## SOURCE DATA
-------------------------

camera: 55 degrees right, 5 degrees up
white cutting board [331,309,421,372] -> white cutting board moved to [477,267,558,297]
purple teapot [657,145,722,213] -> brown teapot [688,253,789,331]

-------------------------

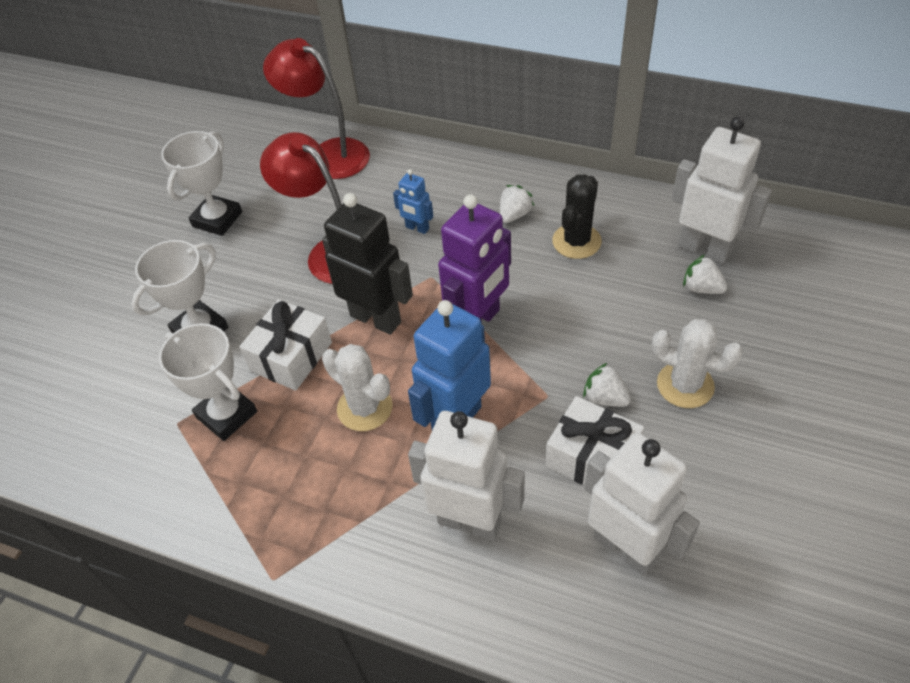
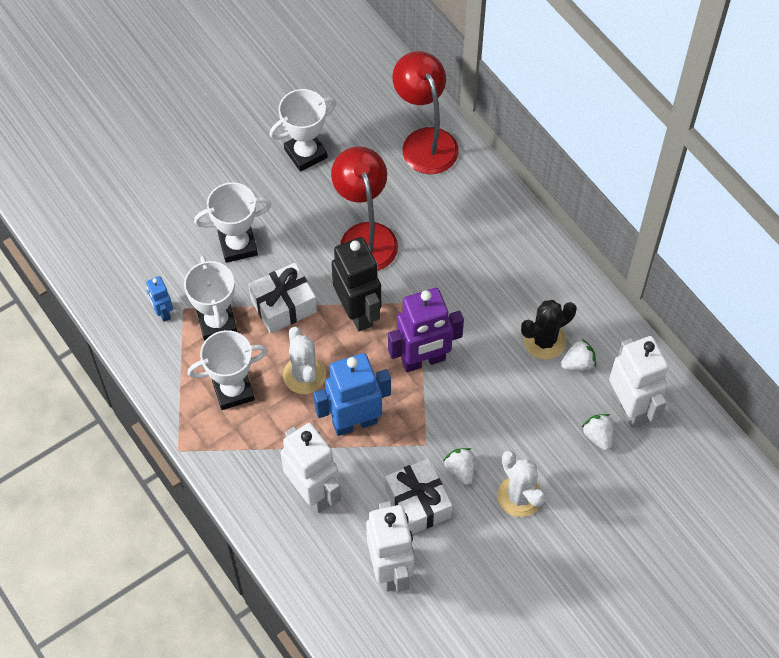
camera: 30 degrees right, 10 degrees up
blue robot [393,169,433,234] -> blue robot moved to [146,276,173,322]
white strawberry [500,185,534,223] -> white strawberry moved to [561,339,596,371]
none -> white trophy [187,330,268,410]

-------------------------

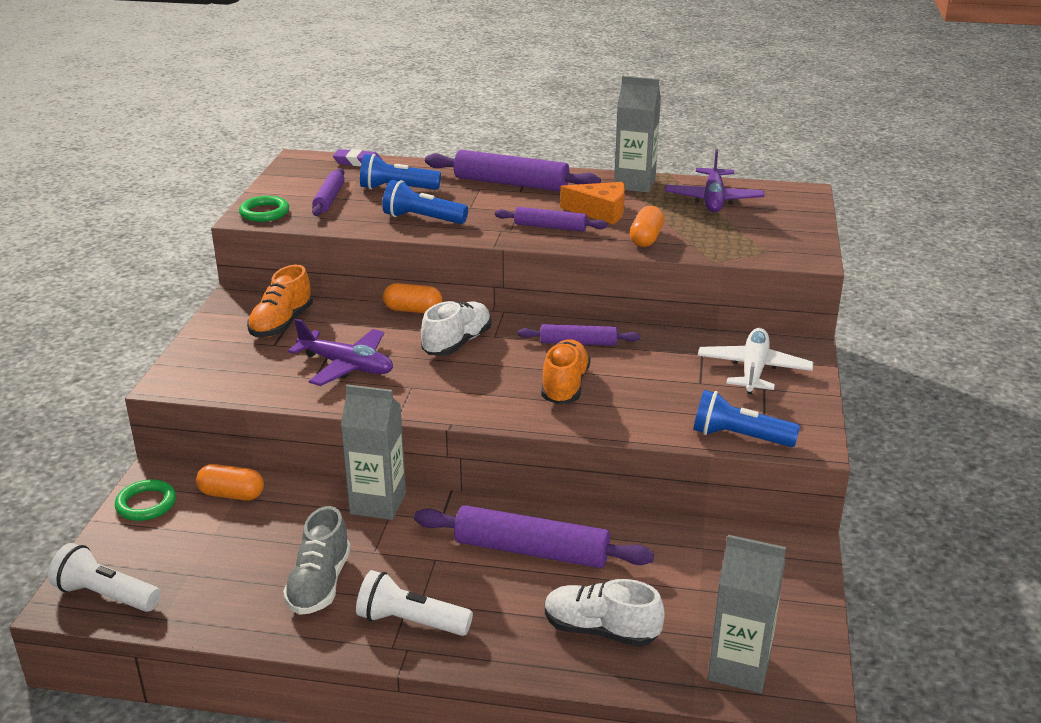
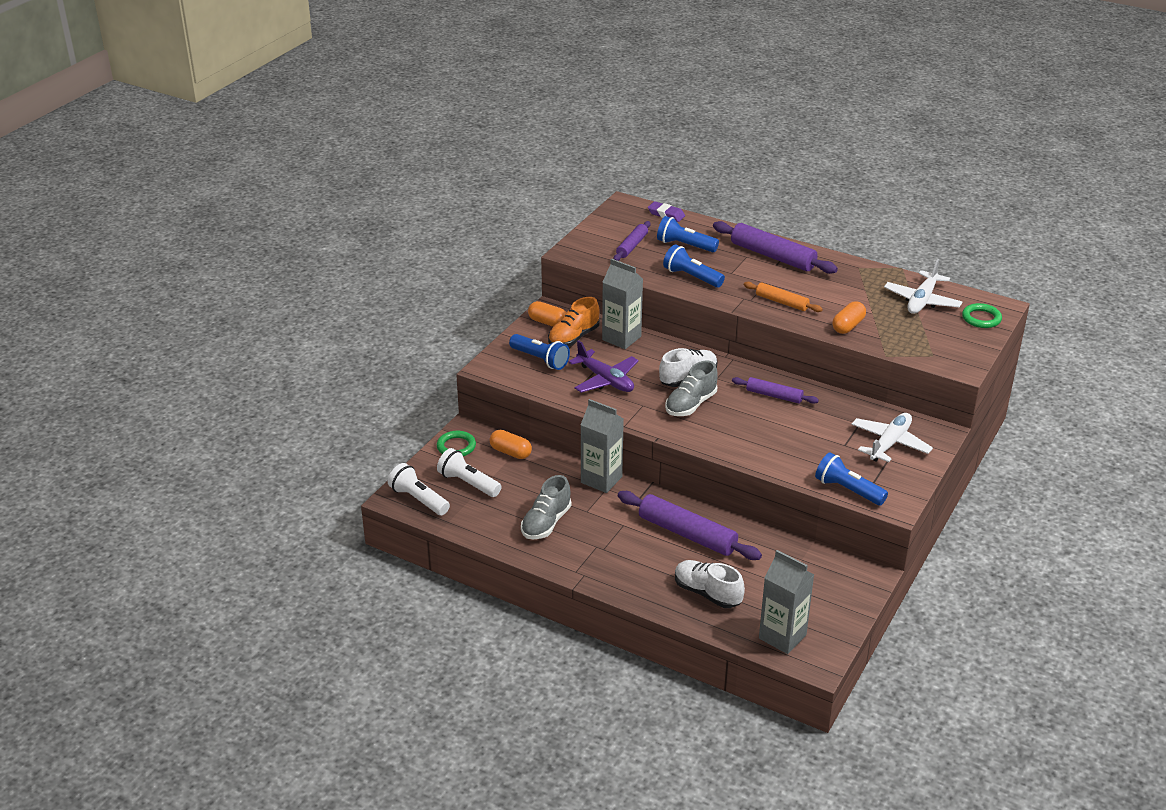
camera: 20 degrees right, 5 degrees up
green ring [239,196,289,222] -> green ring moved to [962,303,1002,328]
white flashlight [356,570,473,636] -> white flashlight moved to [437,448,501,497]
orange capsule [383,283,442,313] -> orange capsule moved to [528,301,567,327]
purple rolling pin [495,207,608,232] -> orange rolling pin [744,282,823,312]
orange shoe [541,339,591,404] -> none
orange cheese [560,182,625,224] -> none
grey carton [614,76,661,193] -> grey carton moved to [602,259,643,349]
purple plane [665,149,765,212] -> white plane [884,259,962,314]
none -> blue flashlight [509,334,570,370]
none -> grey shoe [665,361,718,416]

-------------------------

## WRITTEN TASK
Sift the data above for lines with "blue", then copy each one.

## RESPONSE BOX
blue robot [393,169,433,234] -> blue robot moved to [146,276,173,322]
none -> blue flashlight [509,334,570,370]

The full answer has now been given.